Data extracts ▸

========================

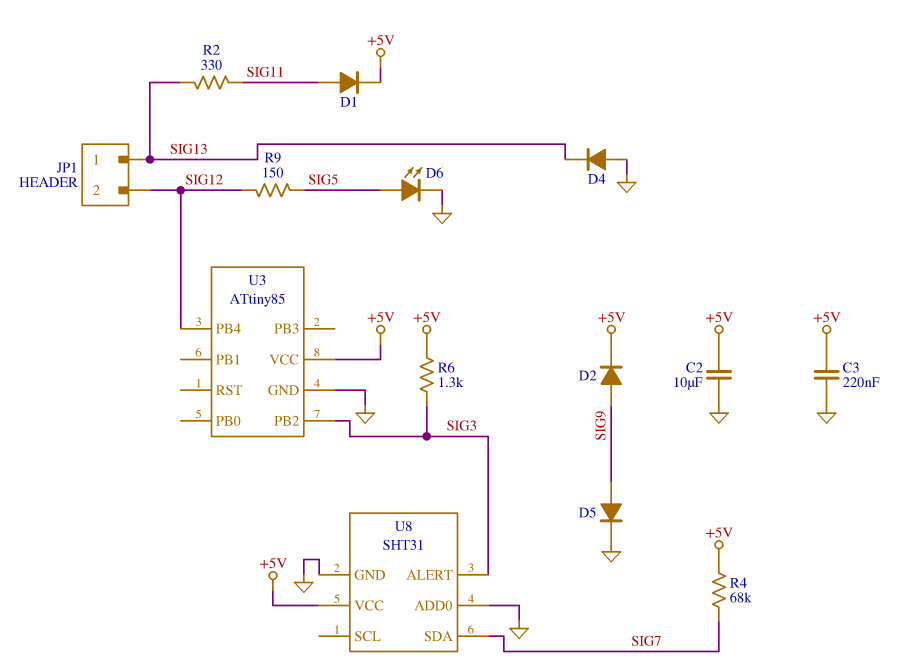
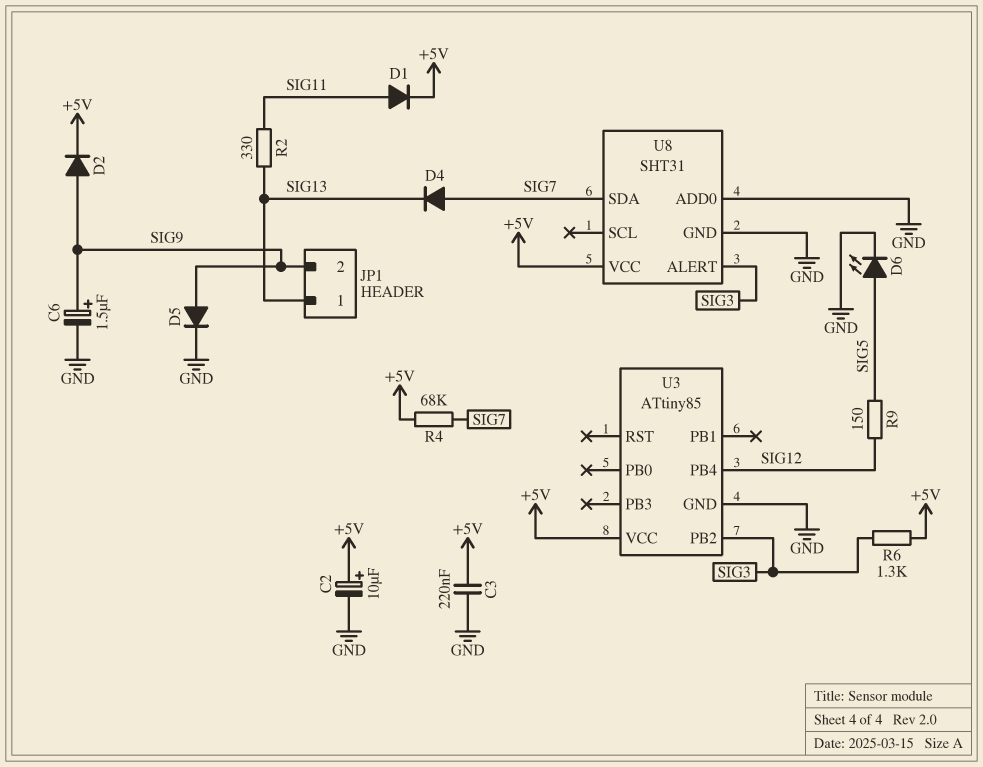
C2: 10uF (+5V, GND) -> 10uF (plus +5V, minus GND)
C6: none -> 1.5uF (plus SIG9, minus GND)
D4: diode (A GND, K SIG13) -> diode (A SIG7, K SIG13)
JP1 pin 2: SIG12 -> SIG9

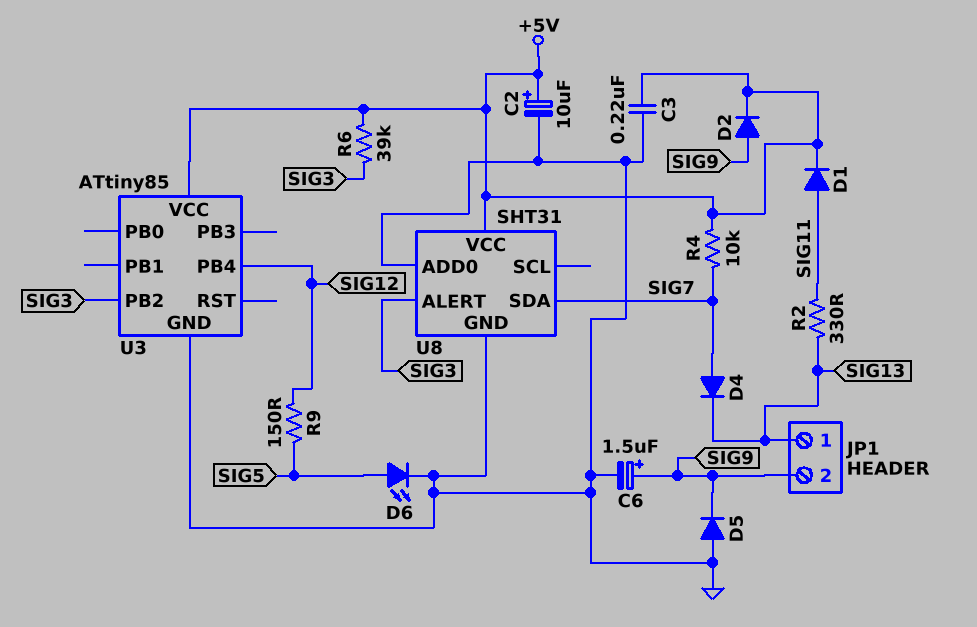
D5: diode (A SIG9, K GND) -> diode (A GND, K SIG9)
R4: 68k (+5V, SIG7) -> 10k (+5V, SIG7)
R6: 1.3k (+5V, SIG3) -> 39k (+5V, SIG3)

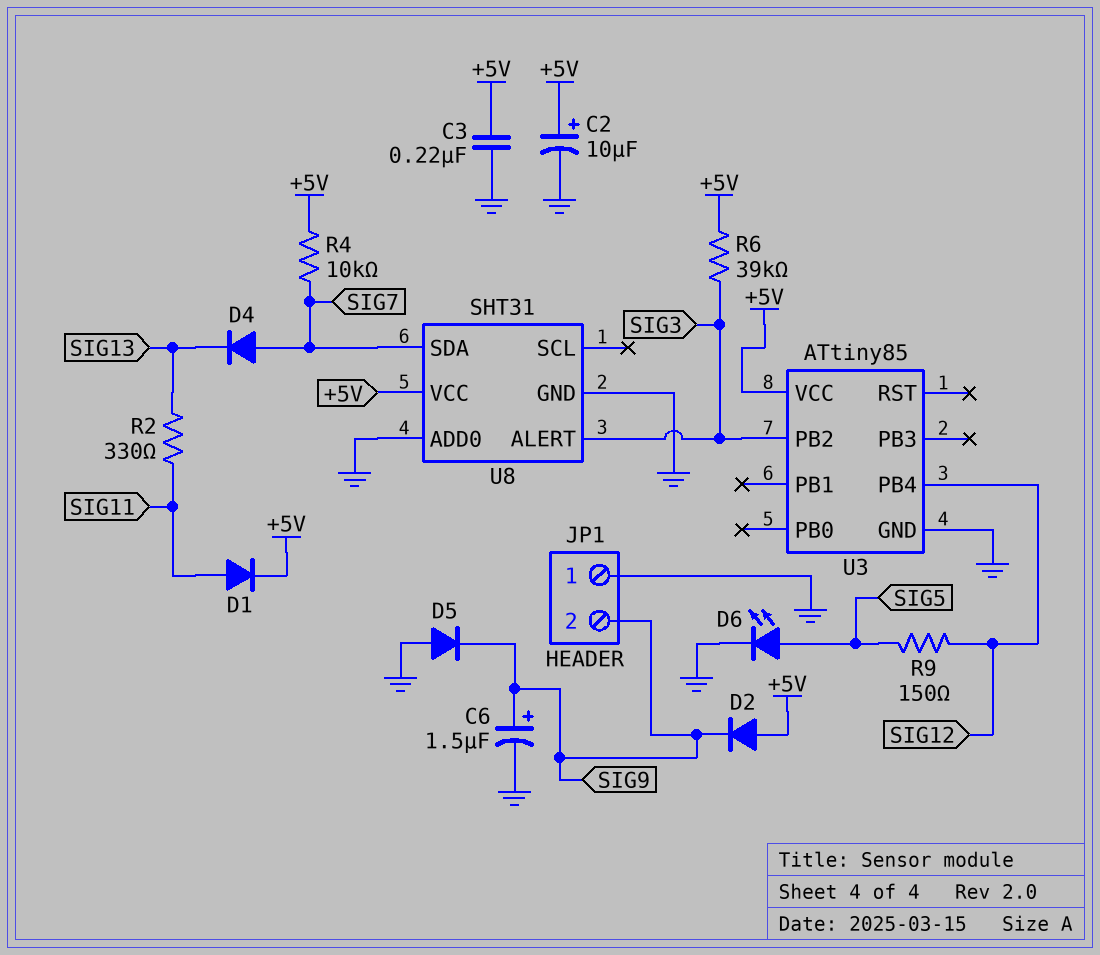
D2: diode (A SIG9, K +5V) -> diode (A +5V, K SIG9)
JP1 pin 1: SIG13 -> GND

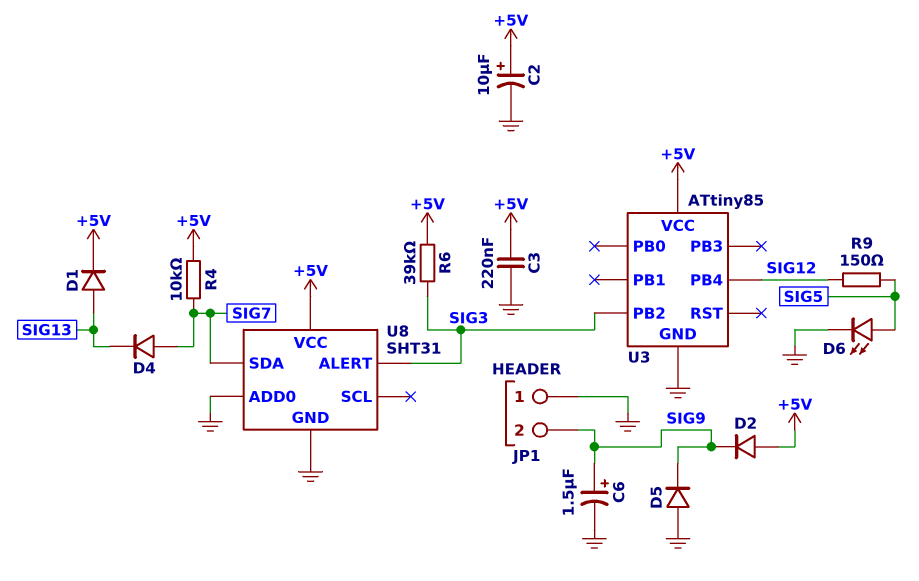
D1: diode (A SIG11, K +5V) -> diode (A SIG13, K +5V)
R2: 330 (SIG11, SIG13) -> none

========================

What is needed ▸ Your output should be only the lines from the line with "R4: 68k (+5V, SIG7) -> 10k (+5V, SIG7)" through the end of the data, exactly as they stand, and no pictures.

Written response ▸
R4: 68k (+5V, SIG7) -> 10k (+5V, SIG7)
R6: 1.3k (+5V, SIG3) -> 39k (+5V, SIG3)

D2: diode (A SIG9, K +5V) -> diode (A +5V, K SIG9)
JP1 pin 1: SIG13 -> GND

D1: diode (A SIG11, K +5V) -> diode (A SIG13, K +5V)
R2: 330 (SIG11, SIG13) -> none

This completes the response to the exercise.